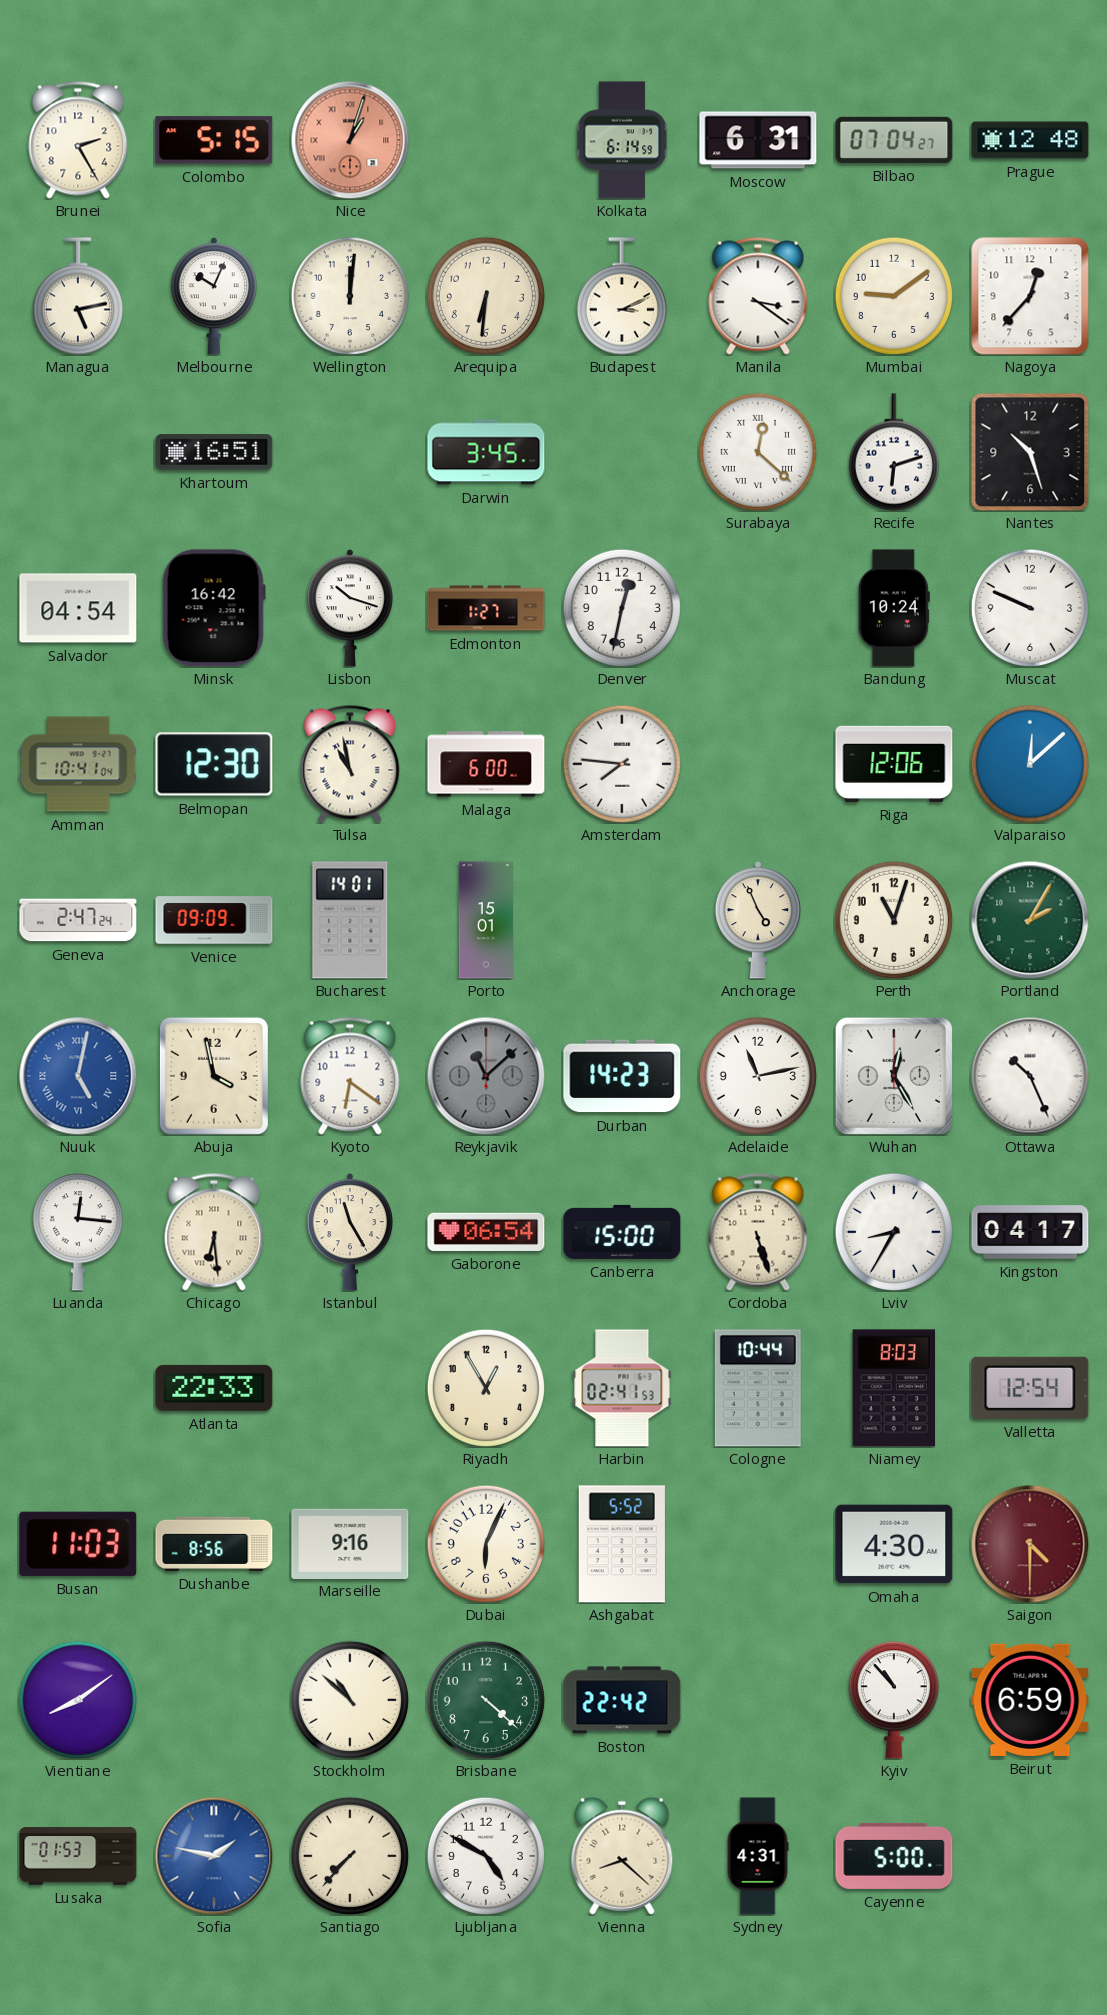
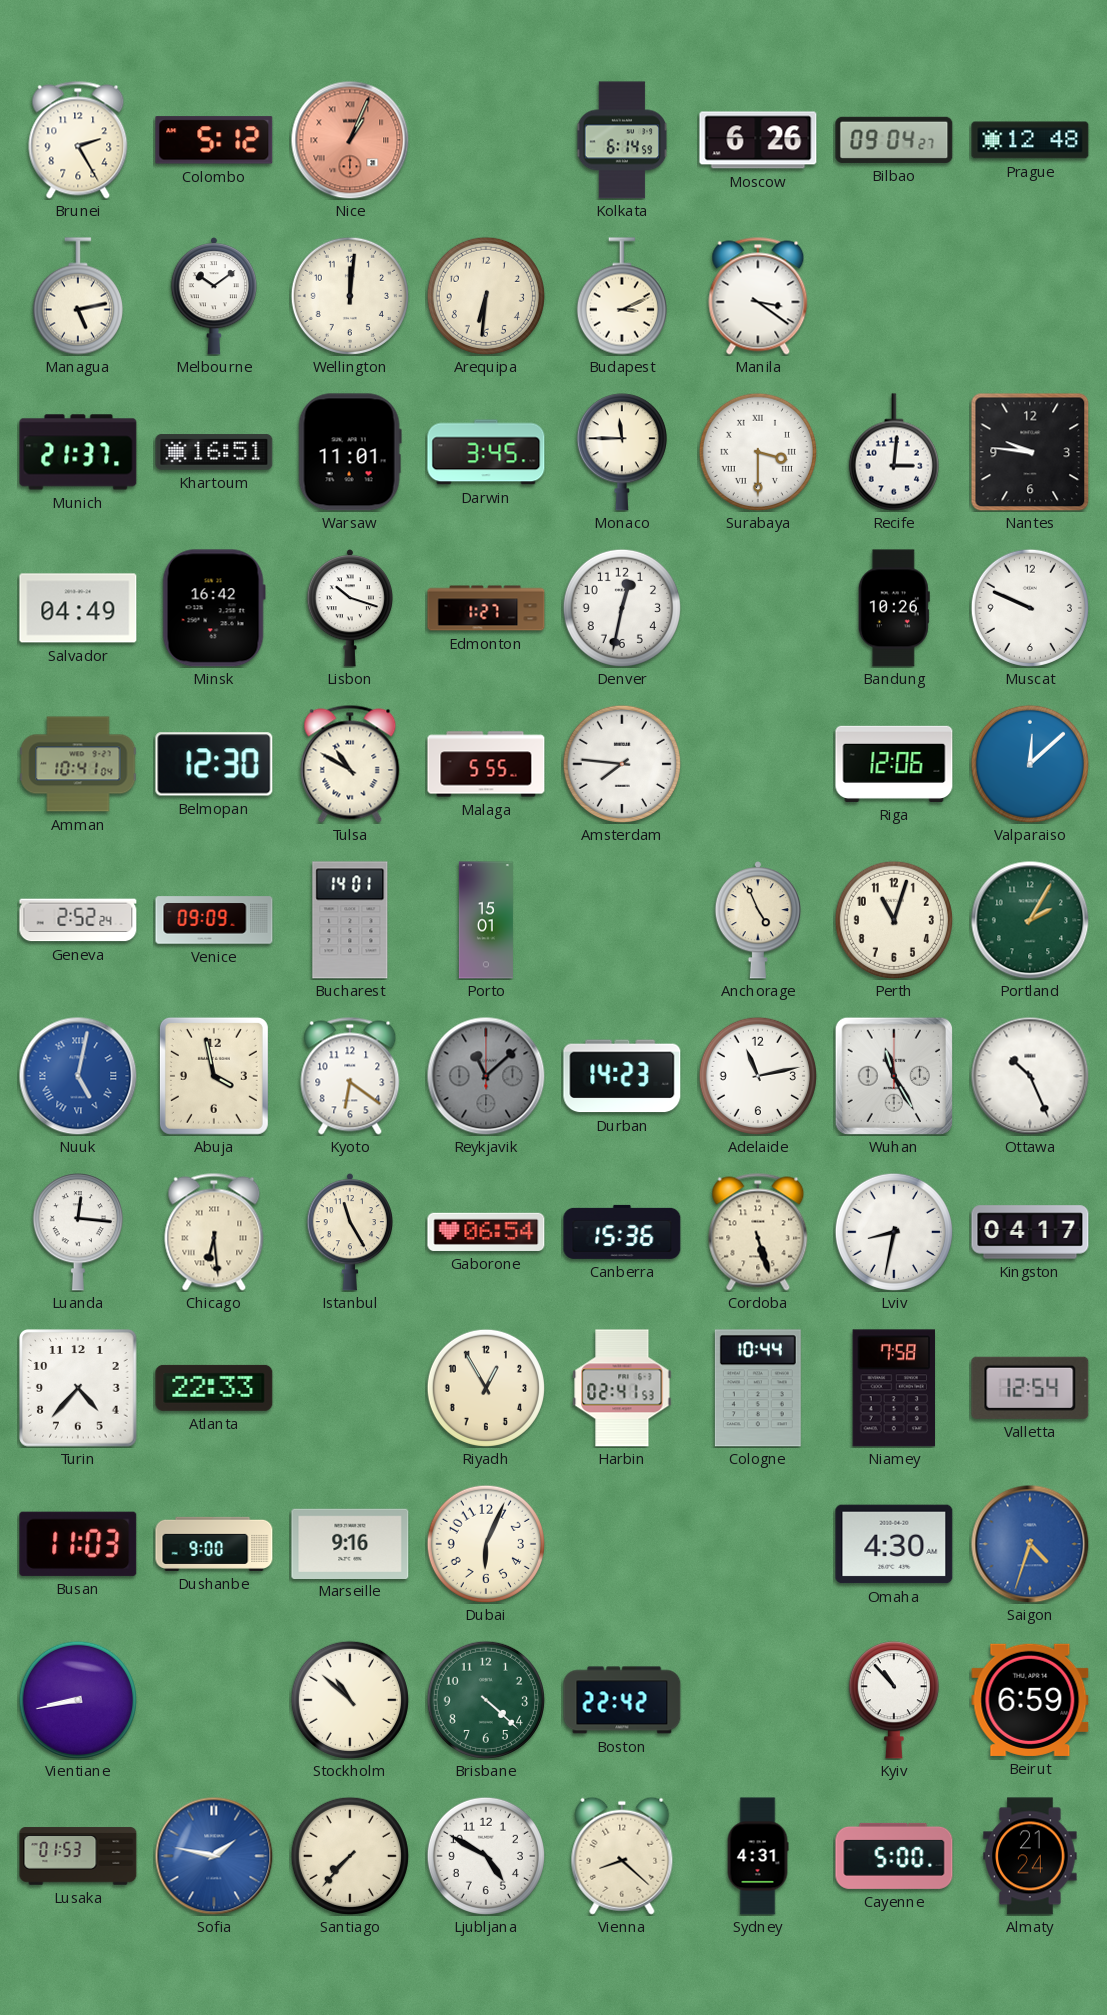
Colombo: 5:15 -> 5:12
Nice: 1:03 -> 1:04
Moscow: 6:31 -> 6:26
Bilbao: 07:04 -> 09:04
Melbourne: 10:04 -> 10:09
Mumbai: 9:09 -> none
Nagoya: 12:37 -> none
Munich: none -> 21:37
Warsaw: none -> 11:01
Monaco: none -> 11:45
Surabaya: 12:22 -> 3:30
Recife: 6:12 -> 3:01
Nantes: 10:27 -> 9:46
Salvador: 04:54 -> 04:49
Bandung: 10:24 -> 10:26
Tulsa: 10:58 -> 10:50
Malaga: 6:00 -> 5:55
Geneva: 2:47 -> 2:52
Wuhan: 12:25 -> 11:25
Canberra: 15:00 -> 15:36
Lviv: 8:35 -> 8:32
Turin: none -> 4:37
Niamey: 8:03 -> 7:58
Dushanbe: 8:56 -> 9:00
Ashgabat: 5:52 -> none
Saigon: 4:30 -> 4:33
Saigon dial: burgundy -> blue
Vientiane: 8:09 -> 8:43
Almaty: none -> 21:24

******

Your instructions:
Please reproduce every line of the material above word for word, leaving out the pictures.

Task solution:
Colombo: 5:15 -> 5:12
Nice: 1:03 -> 1:04
Moscow: 6:31 -> 6:26
Bilbao: 07:04 -> 09:04
Melbourne: 10:04 -> 10:09
Mumbai: 9:09 -> none
Nagoya: 12:37 -> none
Munich: none -> 21:37
Warsaw: none -> 11:01
Monaco: none -> 11:45
Surabaya: 12:22 -> 3:30
Recife: 6:12 -> 3:01
Nantes: 10:27 -> 9:46
Salvador: 04:54 -> 04:49
Bandung: 10:24 -> 10:26
Tulsa: 10:58 -> 10:50
Malaga: 6:00 -> 5:55
Geneva: 2:47 -> 2:52
Wuhan: 12:25 -> 11:25
Canberra: 15:00 -> 15:36
Lviv: 8:35 -> 8:32
Turin: none -> 4:37
Niamey: 8:03 -> 7:58
Dushanbe: 8:56 -> 9:00
Ashgabat: 5:52 -> none
Saigon: 4:30 -> 4:33
Saigon dial: burgundy -> blue
Vientiane: 8:09 -> 8:43
Almaty: none -> 21:24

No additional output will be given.